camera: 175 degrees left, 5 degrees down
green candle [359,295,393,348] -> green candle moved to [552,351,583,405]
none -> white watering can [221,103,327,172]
* * *
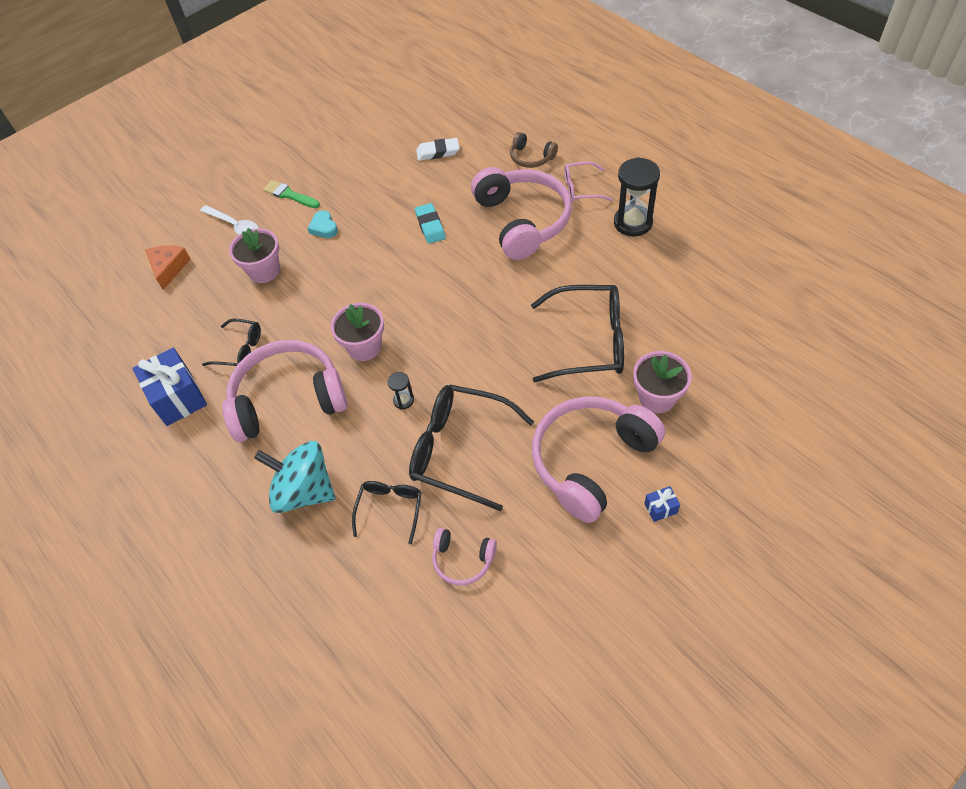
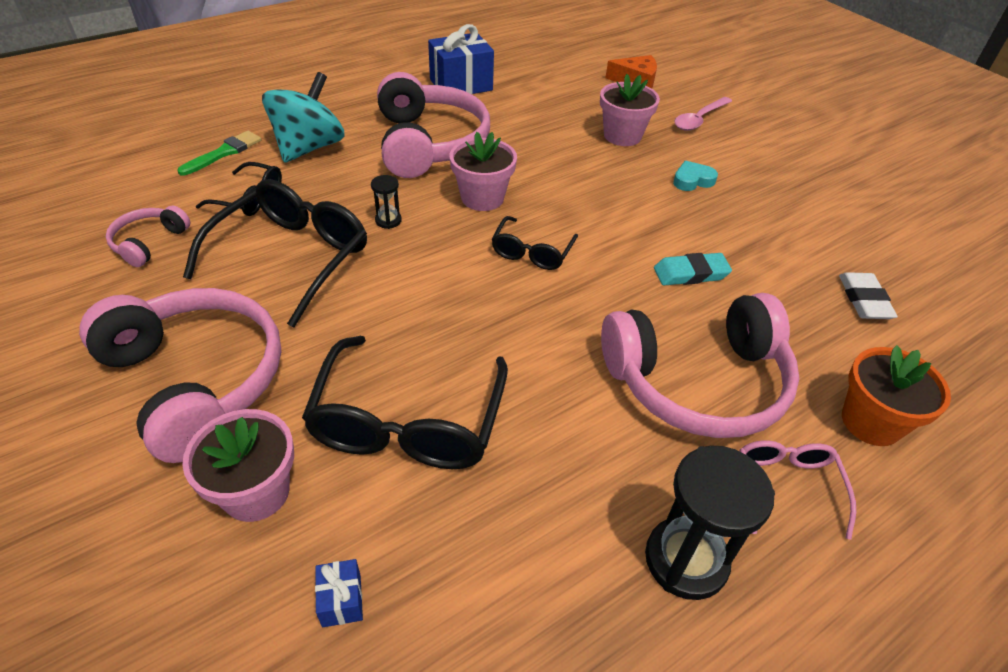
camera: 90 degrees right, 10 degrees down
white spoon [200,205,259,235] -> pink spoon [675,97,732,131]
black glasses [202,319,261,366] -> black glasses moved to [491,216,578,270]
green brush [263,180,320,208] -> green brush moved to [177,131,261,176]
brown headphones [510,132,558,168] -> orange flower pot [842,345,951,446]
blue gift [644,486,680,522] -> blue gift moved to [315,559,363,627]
---
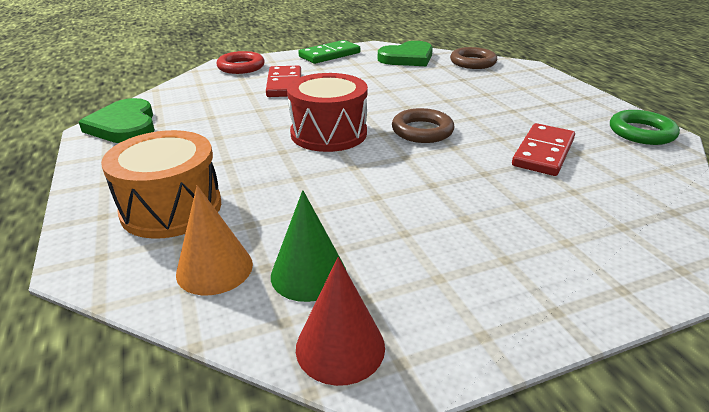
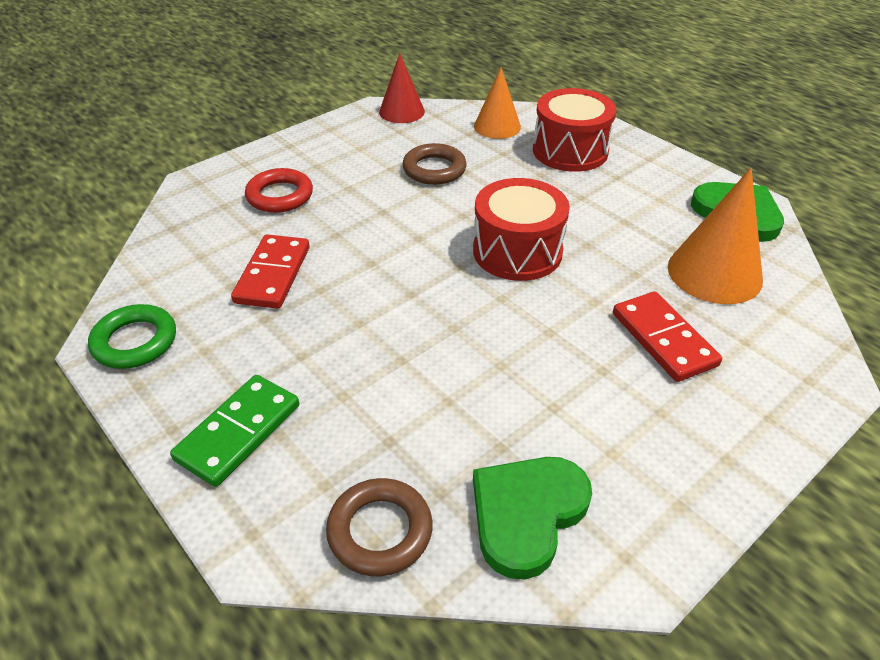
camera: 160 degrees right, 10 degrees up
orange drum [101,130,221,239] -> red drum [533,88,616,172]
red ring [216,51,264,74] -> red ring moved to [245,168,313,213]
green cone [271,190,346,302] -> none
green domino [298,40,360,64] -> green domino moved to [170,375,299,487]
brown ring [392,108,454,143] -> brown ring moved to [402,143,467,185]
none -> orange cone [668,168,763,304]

-- PROBLEM --
Write out exactly the lines that fall from the line with "camera: 175 degrees left, 5 degrees down" to the line with "none -> white watering can [221,103,327,172]" in the records above, keeping both ends.

-- EXPECTED ANSWER --
camera: 175 degrees left, 5 degrees down
green candle [359,295,393,348] -> green candle moved to [552,351,583,405]
none -> white watering can [221,103,327,172]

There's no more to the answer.